[Colored object listings]
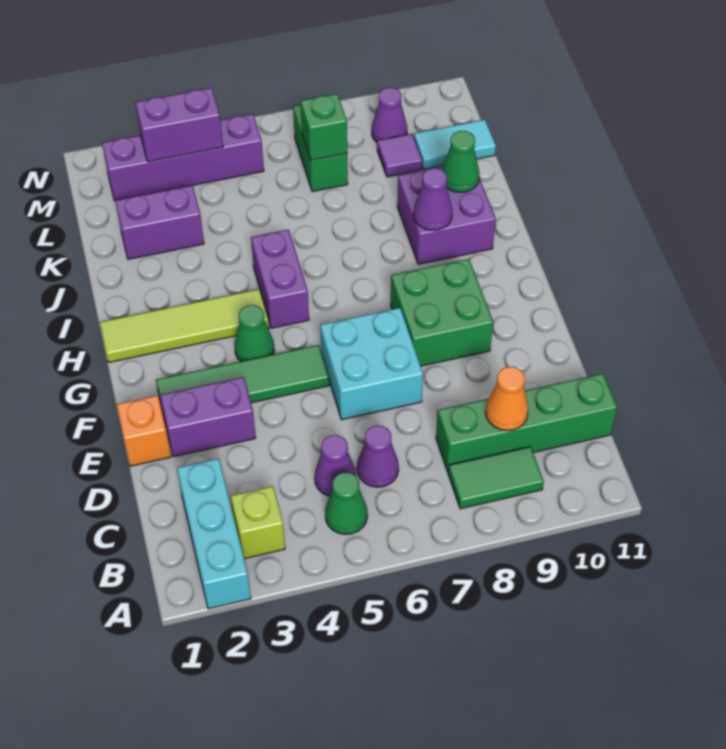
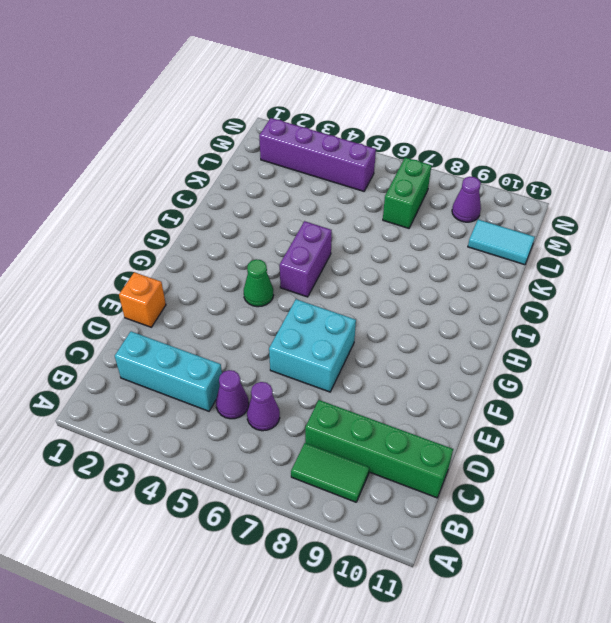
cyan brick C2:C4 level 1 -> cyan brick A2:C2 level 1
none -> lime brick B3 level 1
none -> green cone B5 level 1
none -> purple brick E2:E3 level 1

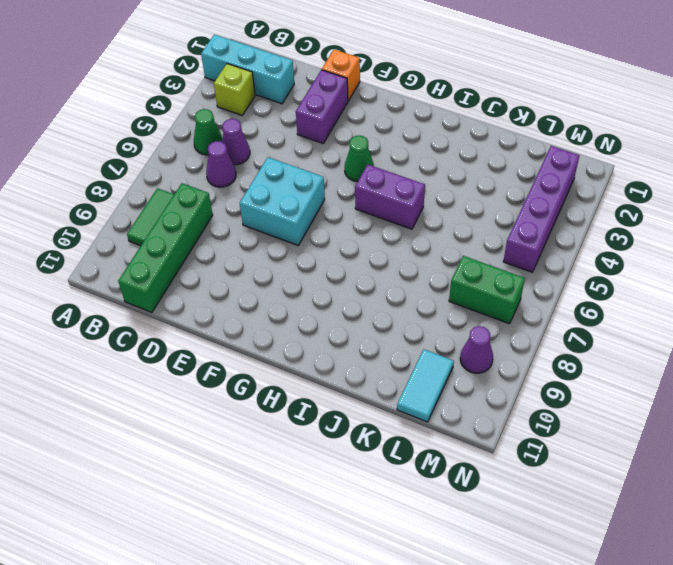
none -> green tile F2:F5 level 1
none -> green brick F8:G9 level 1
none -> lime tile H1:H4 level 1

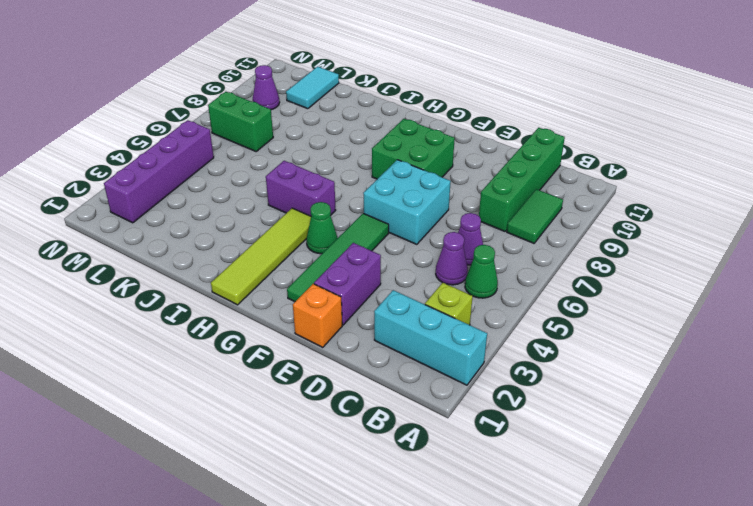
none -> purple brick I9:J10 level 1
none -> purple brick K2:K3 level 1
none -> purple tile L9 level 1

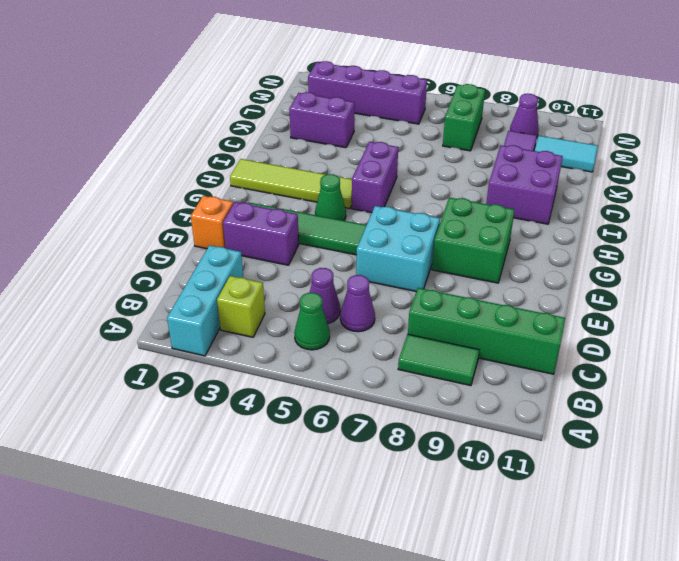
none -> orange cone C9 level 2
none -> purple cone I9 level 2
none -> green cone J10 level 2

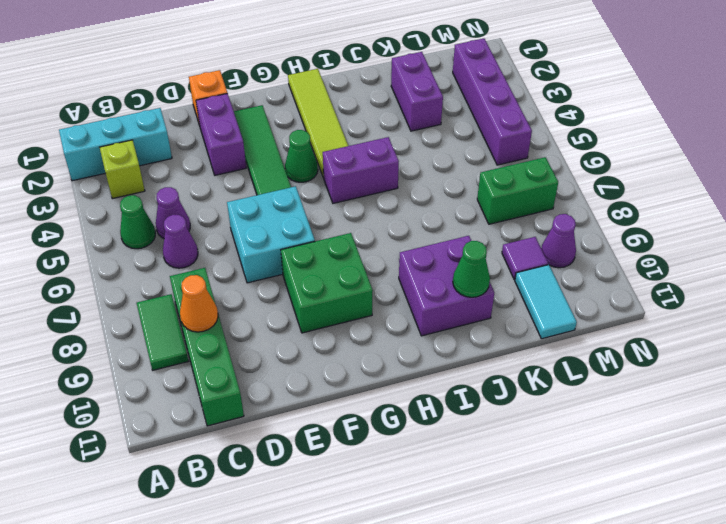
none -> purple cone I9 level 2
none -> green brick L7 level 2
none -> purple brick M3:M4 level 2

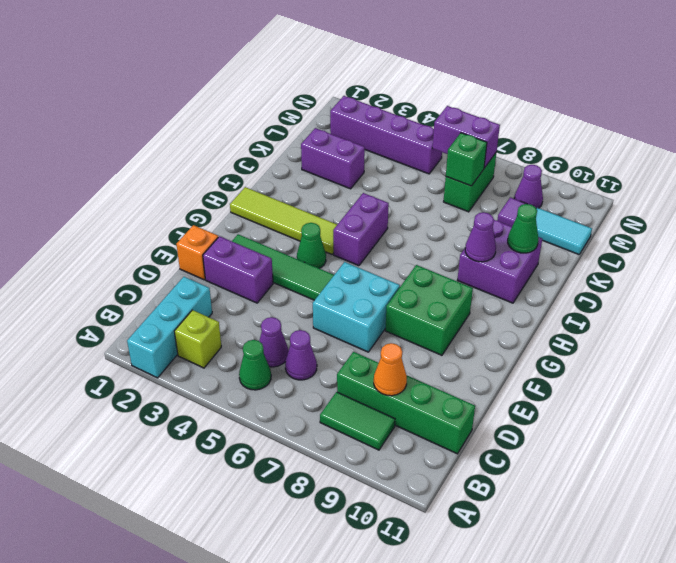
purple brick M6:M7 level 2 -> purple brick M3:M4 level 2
==
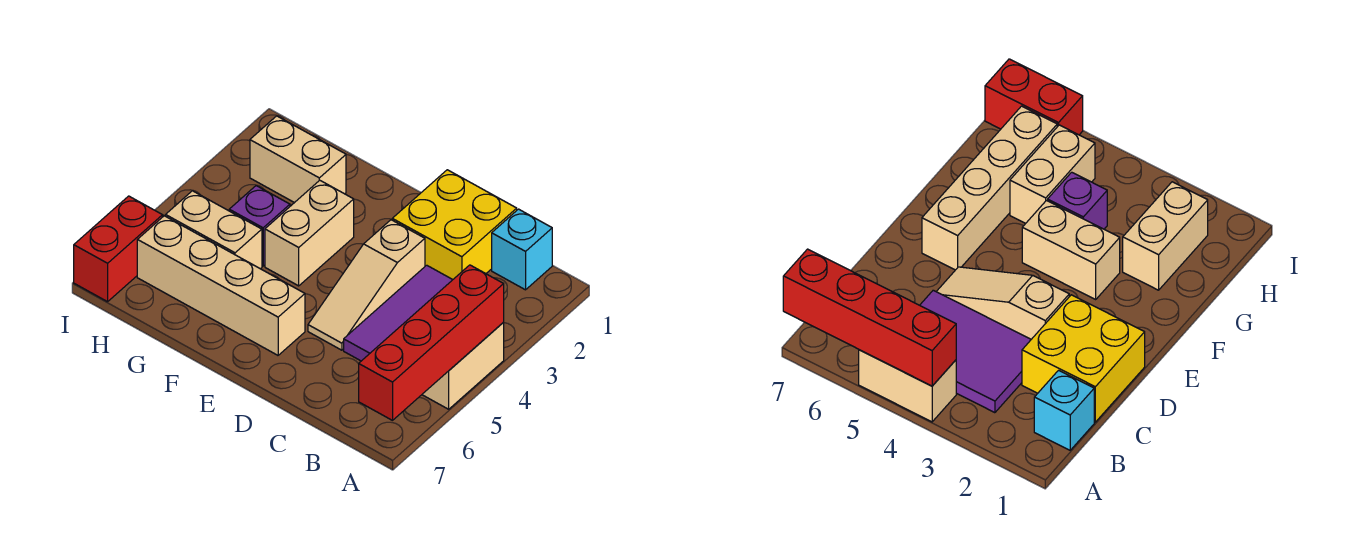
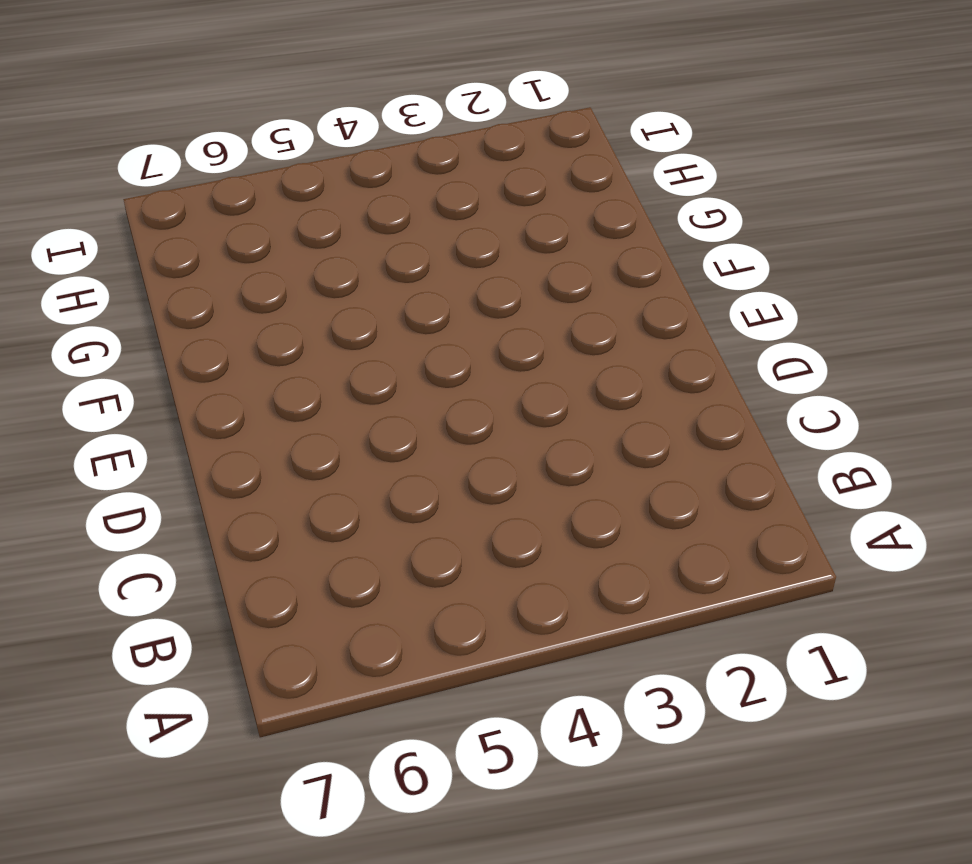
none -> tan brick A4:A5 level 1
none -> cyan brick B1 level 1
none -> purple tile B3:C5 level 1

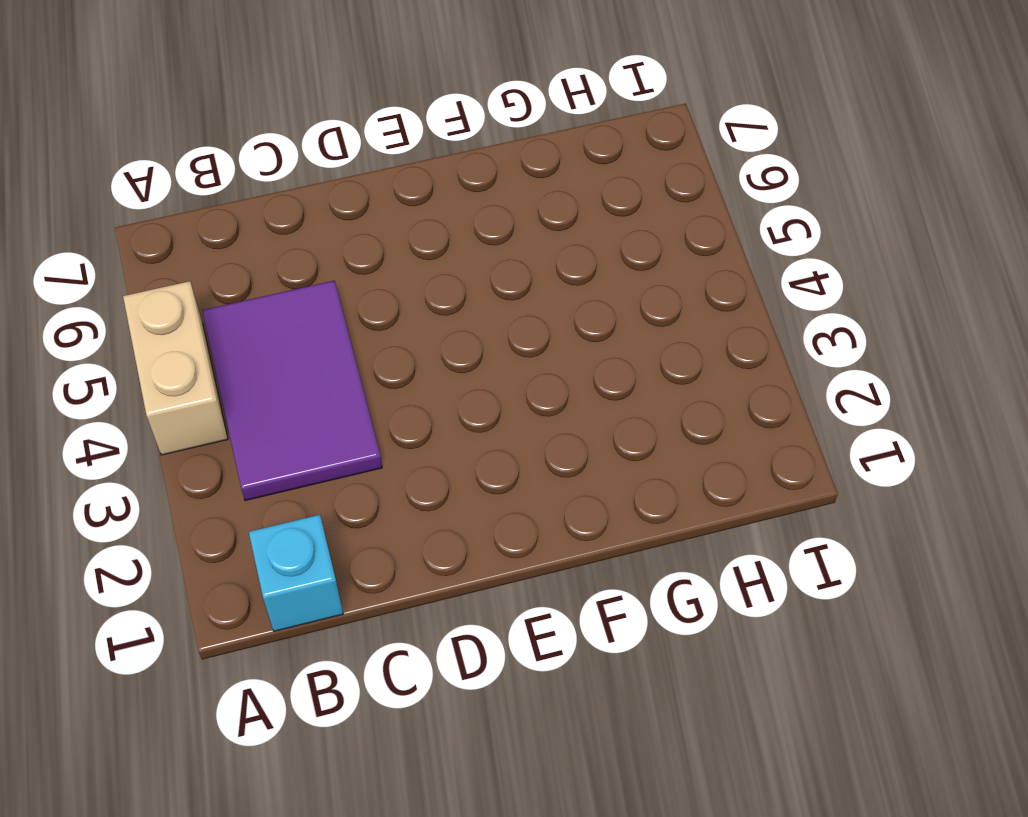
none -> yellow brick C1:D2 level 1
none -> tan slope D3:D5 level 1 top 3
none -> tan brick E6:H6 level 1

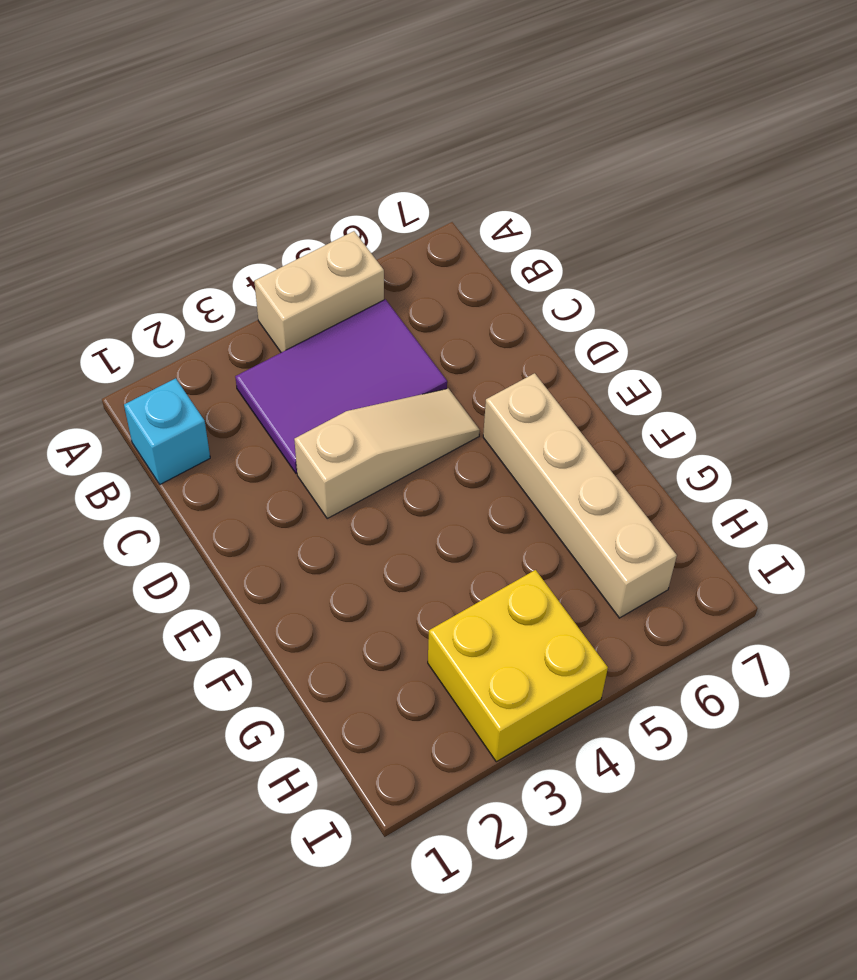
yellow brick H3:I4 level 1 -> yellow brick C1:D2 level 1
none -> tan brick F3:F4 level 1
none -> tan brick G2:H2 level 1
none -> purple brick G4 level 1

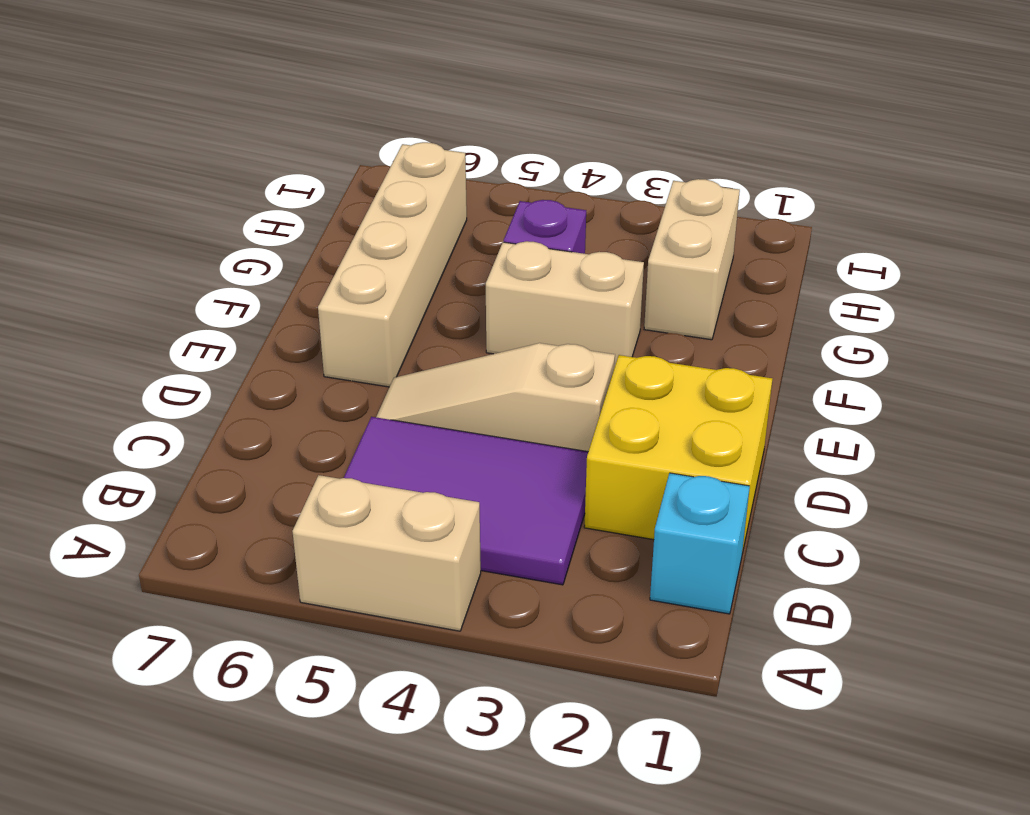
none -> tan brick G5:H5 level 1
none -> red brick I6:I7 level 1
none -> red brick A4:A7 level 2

TASK DIRECTIONS: Copy exactly the lines of the entries above from the one containing "none -> lime brick B3 level 1" through the one containing "purple brick M6:M7". Both end lines count; pictures do not.

SOLUTION TO THIS EXERCISE:
none -> lime brick B3 level 1
none -> green cone B5 level 1
none -> purple brick E2:E3 level 1

none -> green tile F2:F5 level 1
none -> green brick F8:G9 level 1
none -> lime tile H1:H4 level 1

none -> purple brick I9:J10 level 1
none -> purple brick K2:K3 level 1
none -> purple tile L9 level 1

none -> orange cone C9 level 2
none -> purple cone I9 level 2
none -> green cone J10 level 2

none -> purple cone I9 level 2
none -> green brick L7 level 2
none -> purple brick M3:M4 level 2

purple brick M6:M7 level 2 -> purple brick M3:M4 level 2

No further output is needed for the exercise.